▶ About this task:
Upon reaching the line containing "black tree: 7 -> 5", output that line and all remaining lines exactly, through the end of the entries, and output nothing before it.

▶ Input data:
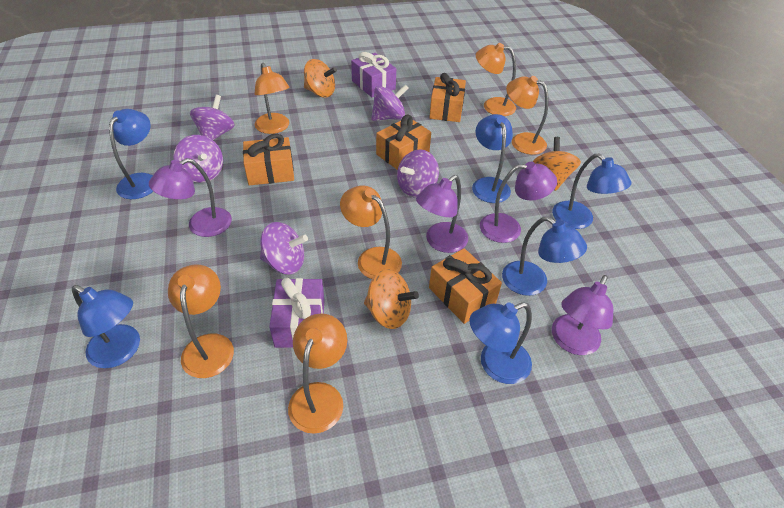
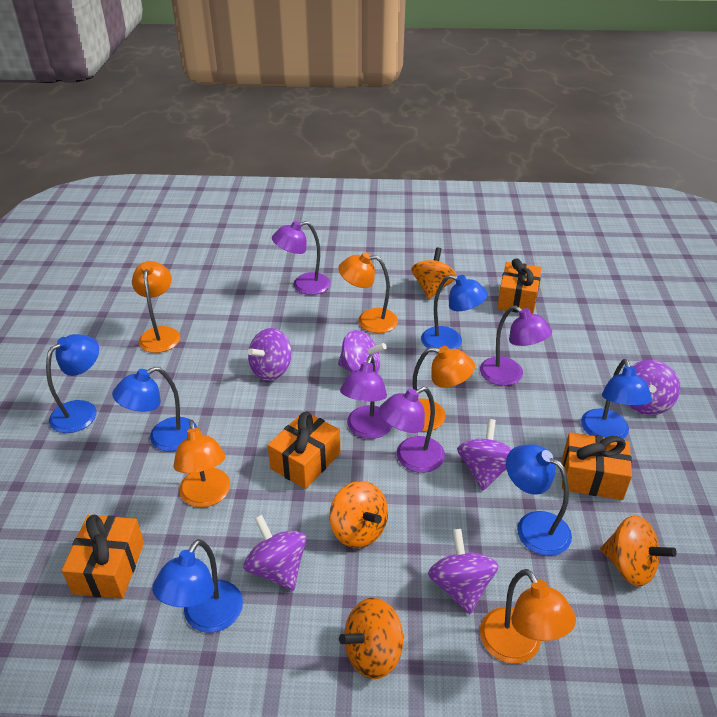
orange lamp: 6 -> 5
orange spinning top: 3 -> 4
purple gift: 2 -> 0
purple spinning top: 5 -> 6

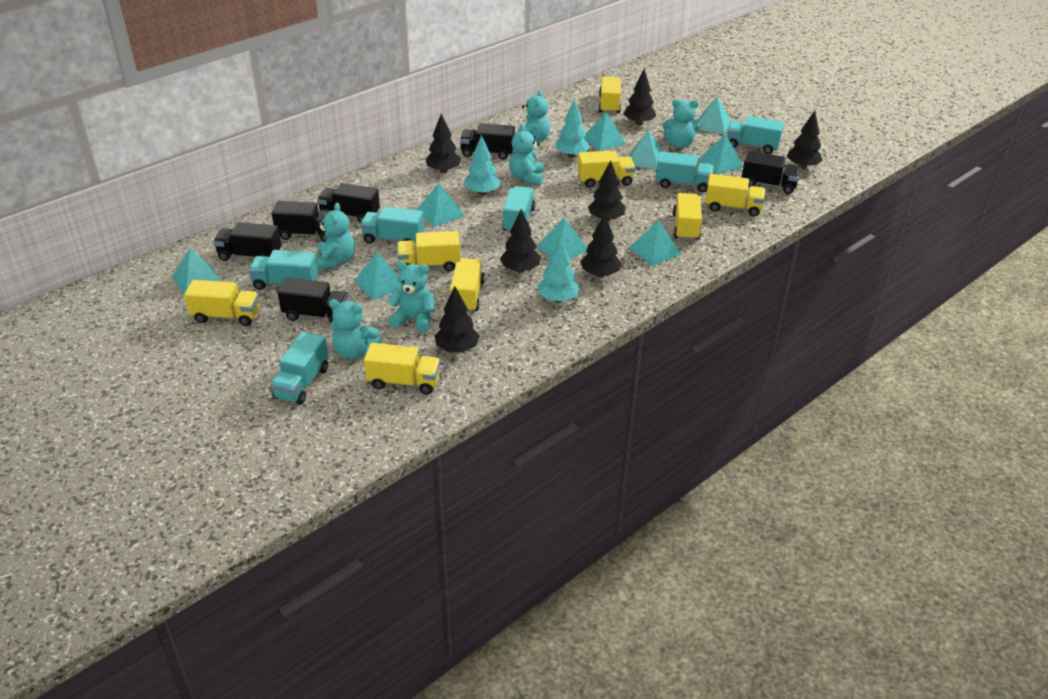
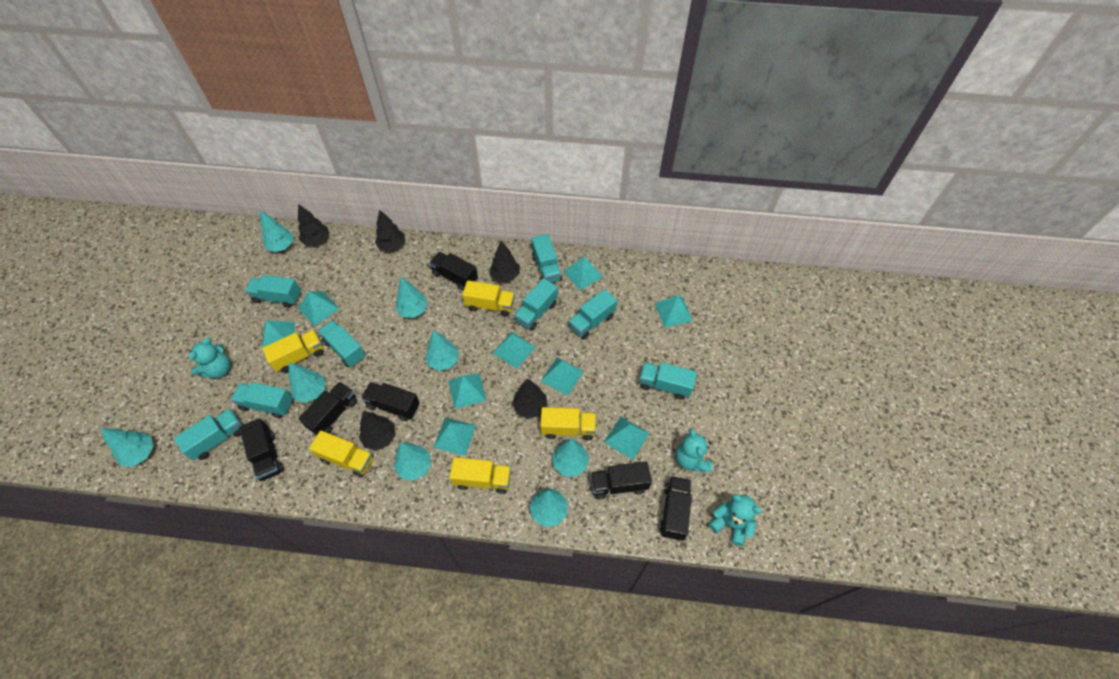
black tree: 7 -> 5
turquoise teddy bear: 6 -> 3
turquoise tree: 3 -> 8
turquoise truck: 6 -> 8
yellow truck: 8 -> 5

▶ Expected answer:
black tree: 7 -> 5
turquoise teddy bear: 6 -> 3
turquoise tree: 3 -> 8
turquoise truck: 6 -> 8
yellow truck: 8 -> 5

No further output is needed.